- _WHAT THE EXERCISE ASKS_:
First find the line with "cyan brick H3:I3" in the entries below, then set down exactly every line through the line with "blue brick I3", that line included.

- _AVAILABLE DATA_:
──────────
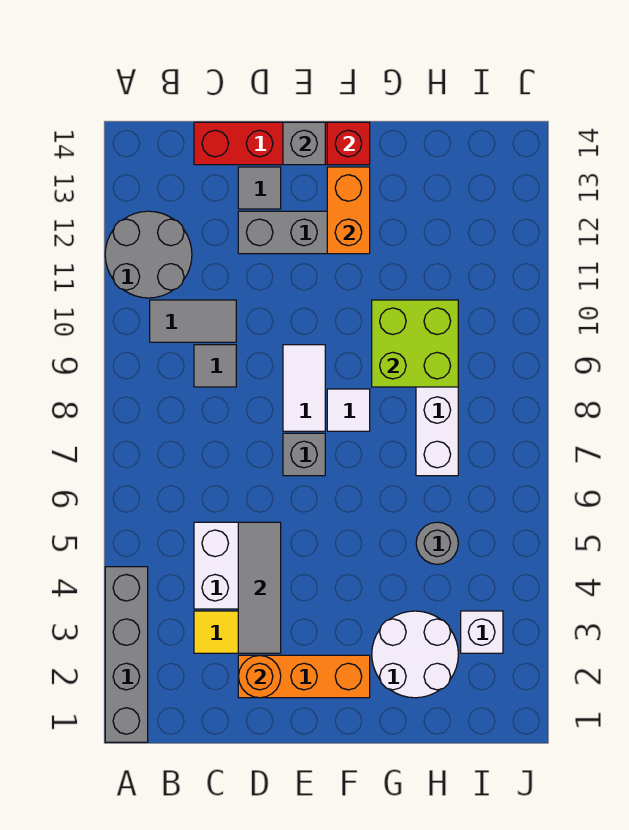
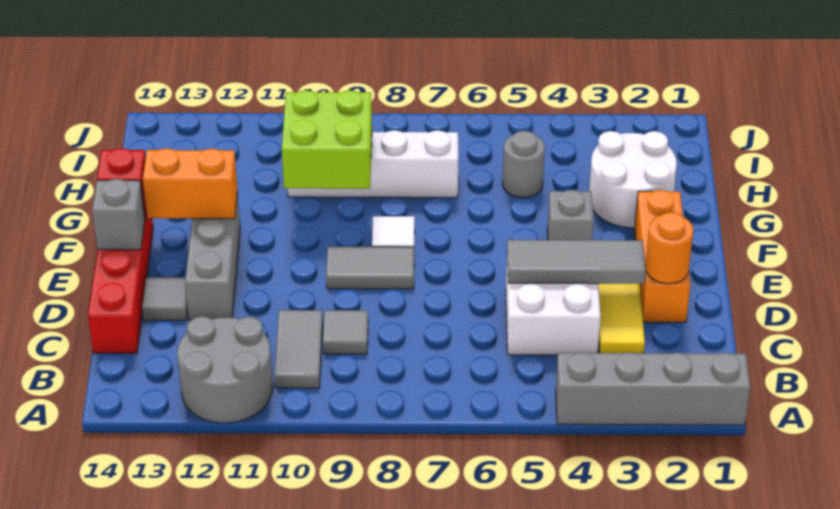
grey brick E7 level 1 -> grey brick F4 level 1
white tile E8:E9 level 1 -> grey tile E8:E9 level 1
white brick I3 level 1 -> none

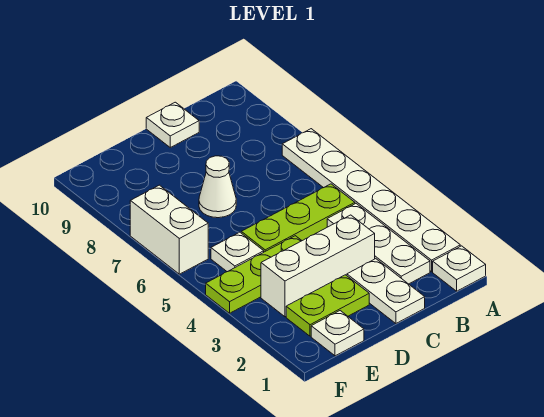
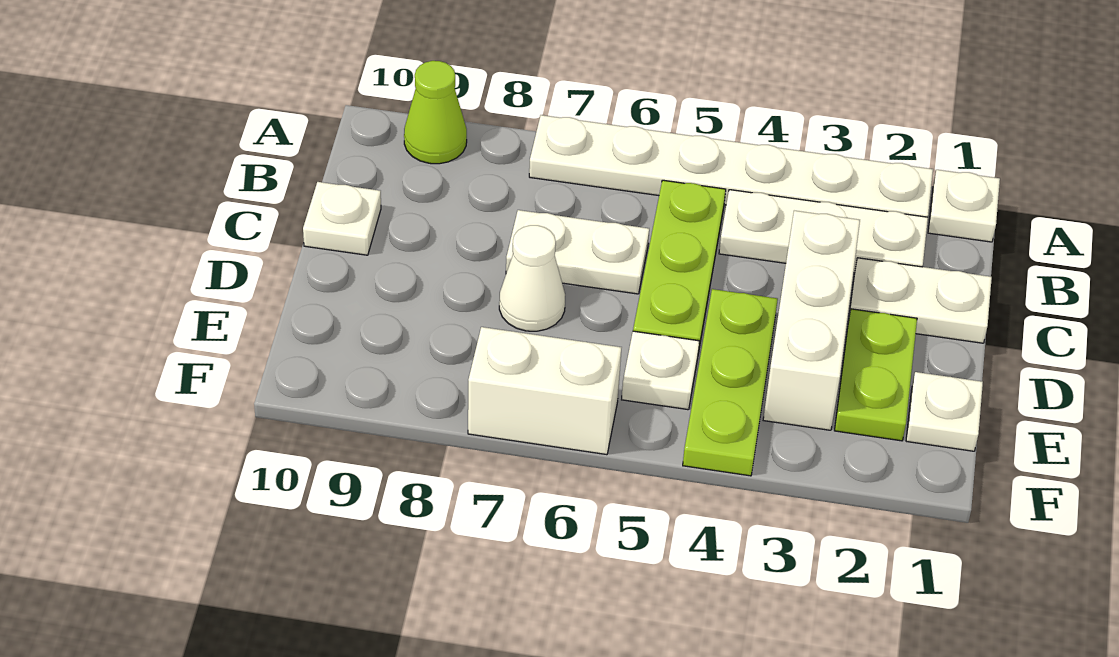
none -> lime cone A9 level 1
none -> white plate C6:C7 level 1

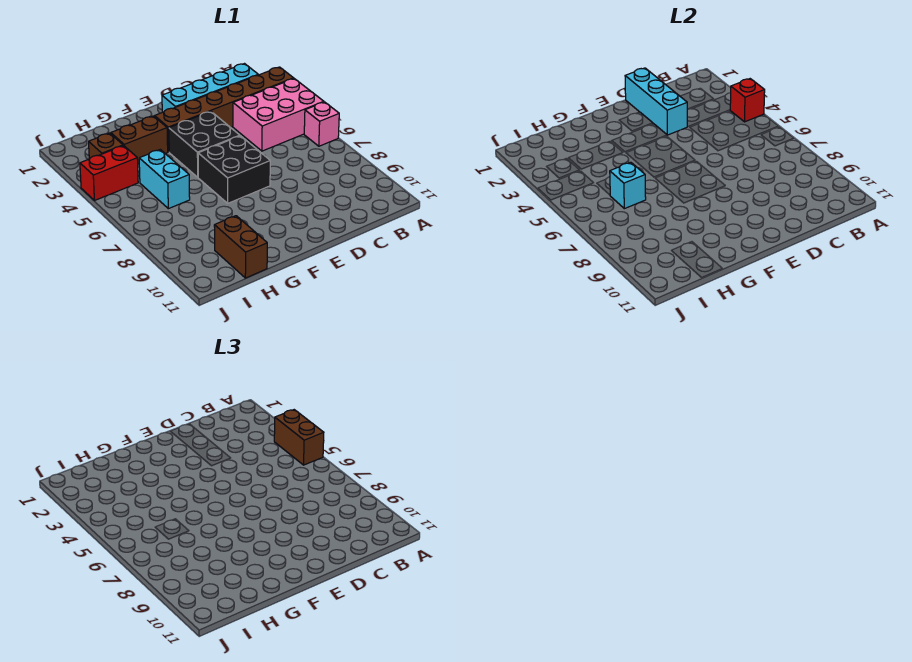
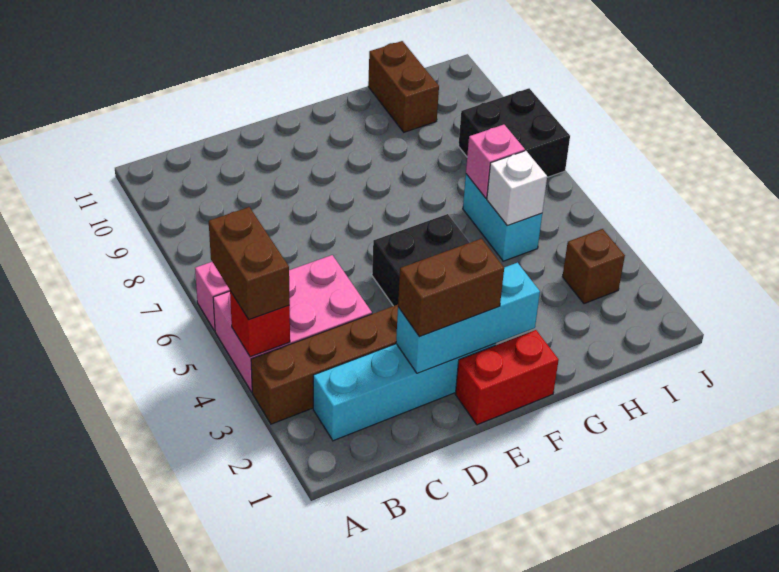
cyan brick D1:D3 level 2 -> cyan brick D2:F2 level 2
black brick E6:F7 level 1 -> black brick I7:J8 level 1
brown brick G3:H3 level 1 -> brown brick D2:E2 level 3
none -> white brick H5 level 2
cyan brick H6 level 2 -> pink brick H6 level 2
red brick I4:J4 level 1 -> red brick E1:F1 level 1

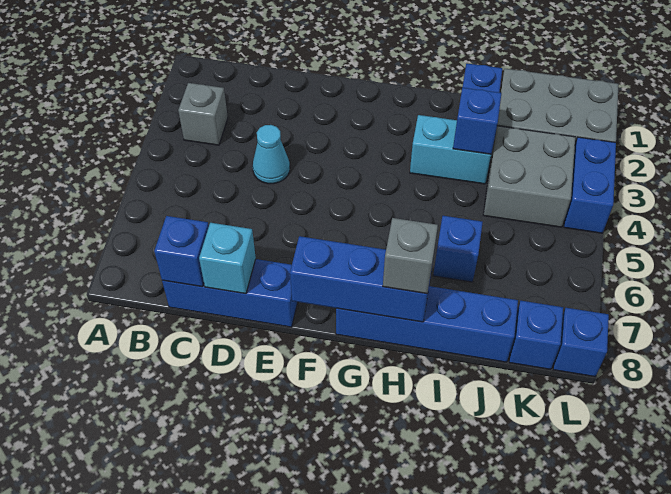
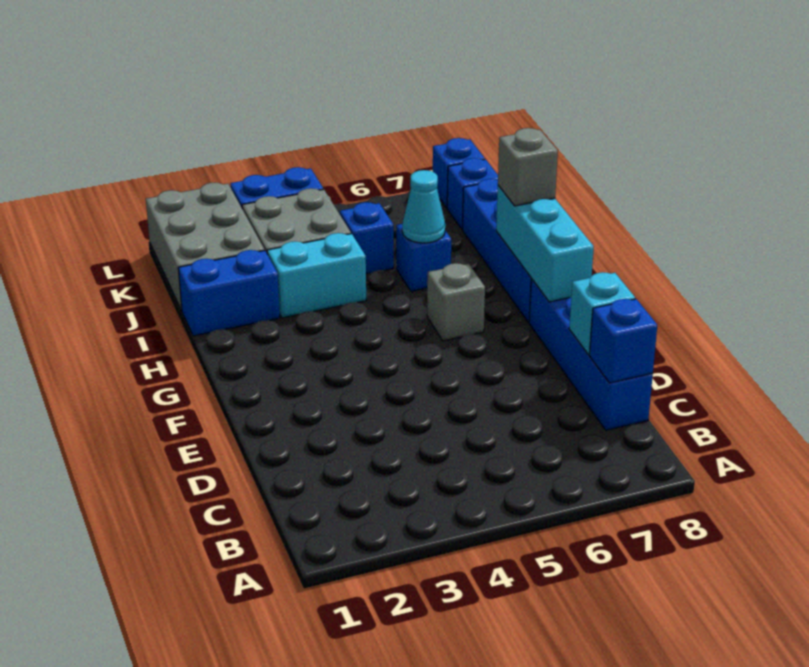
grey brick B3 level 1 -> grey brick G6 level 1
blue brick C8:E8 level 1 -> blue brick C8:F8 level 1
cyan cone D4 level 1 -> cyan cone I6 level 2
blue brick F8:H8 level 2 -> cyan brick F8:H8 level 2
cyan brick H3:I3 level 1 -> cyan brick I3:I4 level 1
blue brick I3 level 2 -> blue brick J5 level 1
──────────
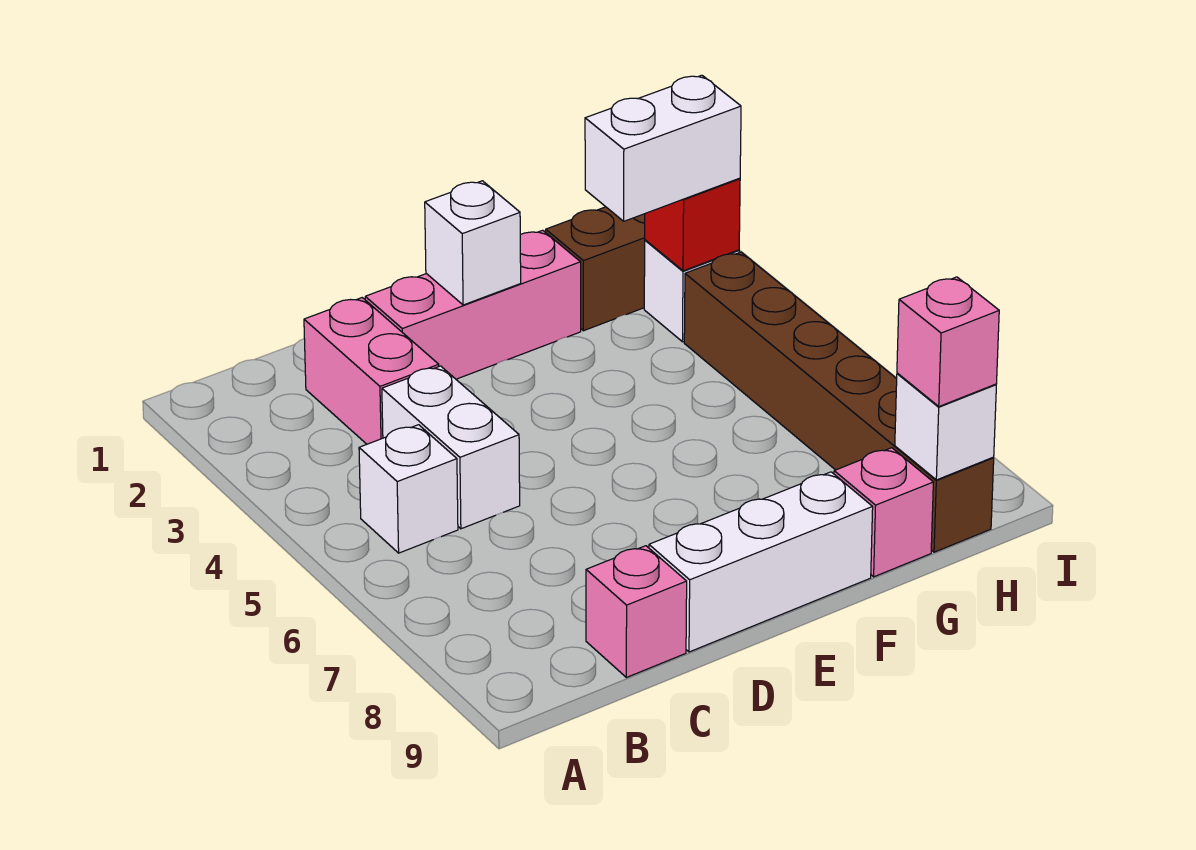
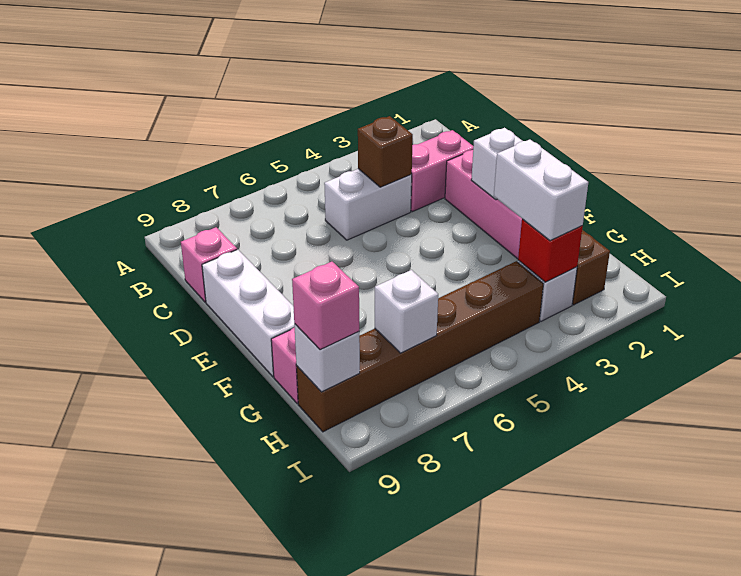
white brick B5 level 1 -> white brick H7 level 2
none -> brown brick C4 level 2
──────────
- _OUTPUT FOR THIS TASK_:
cyan brick H3:I3 level 1 -> cyan brick I3:I4 level 1
blue brick I3 level 2 -> blue brick J5 level 1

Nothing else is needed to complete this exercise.